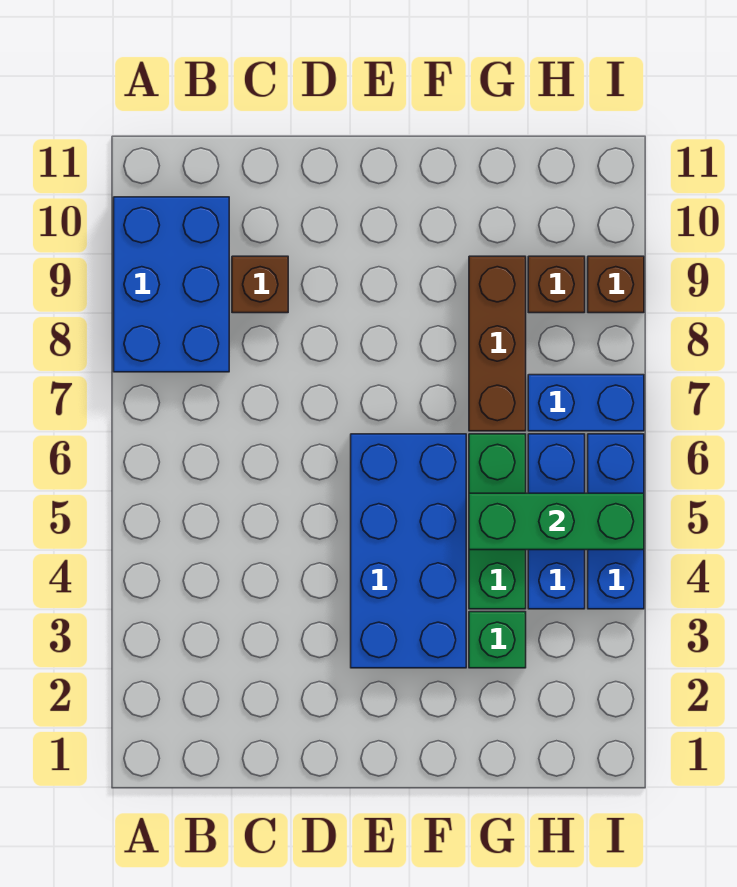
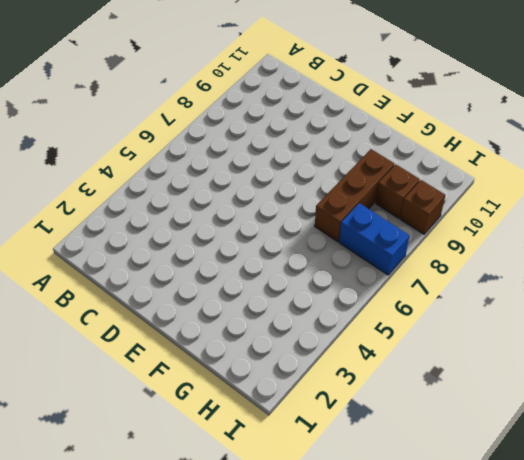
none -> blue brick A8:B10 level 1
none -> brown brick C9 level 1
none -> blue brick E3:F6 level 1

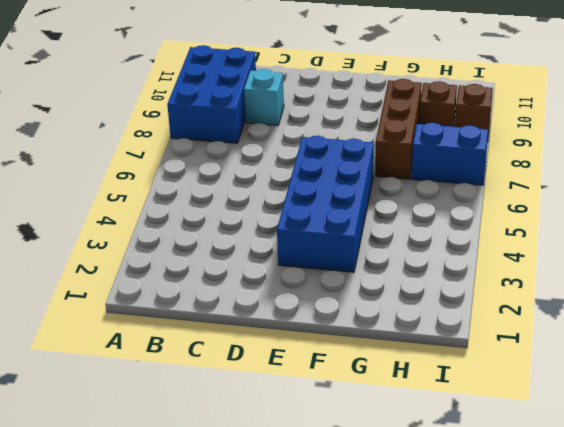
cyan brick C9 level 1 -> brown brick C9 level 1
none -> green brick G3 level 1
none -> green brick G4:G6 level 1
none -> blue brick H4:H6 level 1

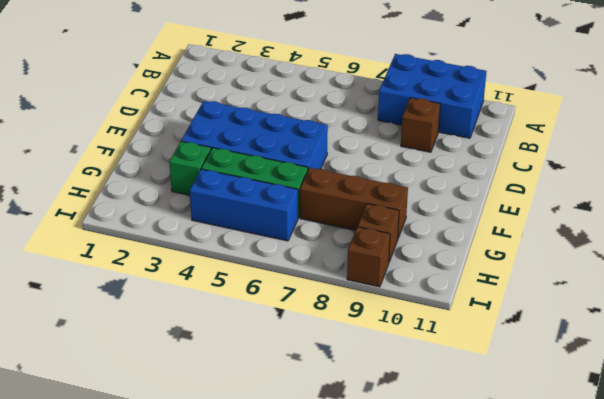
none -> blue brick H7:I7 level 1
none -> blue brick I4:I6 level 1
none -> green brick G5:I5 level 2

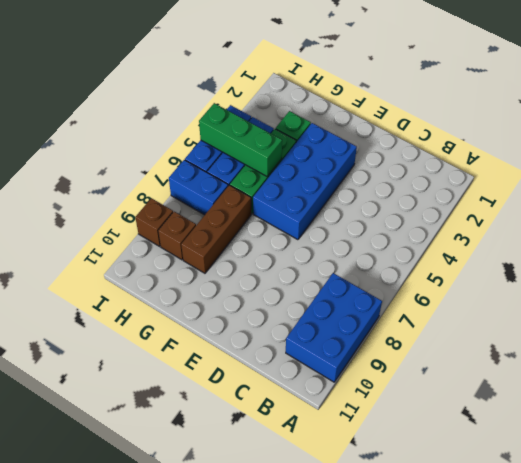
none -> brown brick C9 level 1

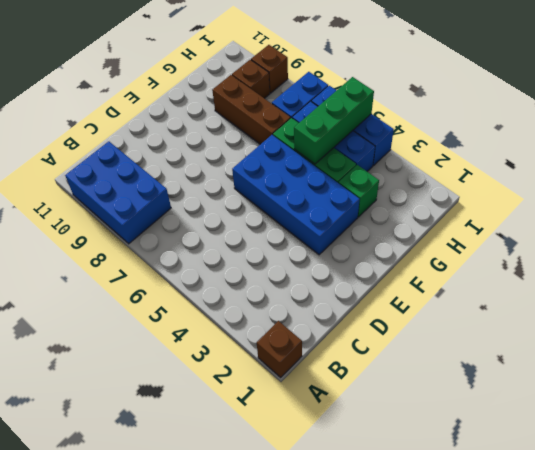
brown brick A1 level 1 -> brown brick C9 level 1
☆ ☆ ☆ ☆ ☆
» **What you have to do**: Write down all the entries exactly, but not the pictures they hold.

» **Output of the task**:
none -> blue brick A8:B10 level 1
none -> brown brick C9 level 1
none -> blue brick E3:F6 level 1

cyan brick C9 level 1 -> brown brick C9 level 1
none -> green brick G3 level 1
none -> green brick G4:G6 level 1
none -> blue brick H4:H6 level 1

none -> blue brick H7:I7 level 1
none -> blue brick I4:I6 level 1
none -> green brick G5:I5 level 2

none -> brown brick C9 level 1

brown brick A1 level 1 -> brown brick C9 level 1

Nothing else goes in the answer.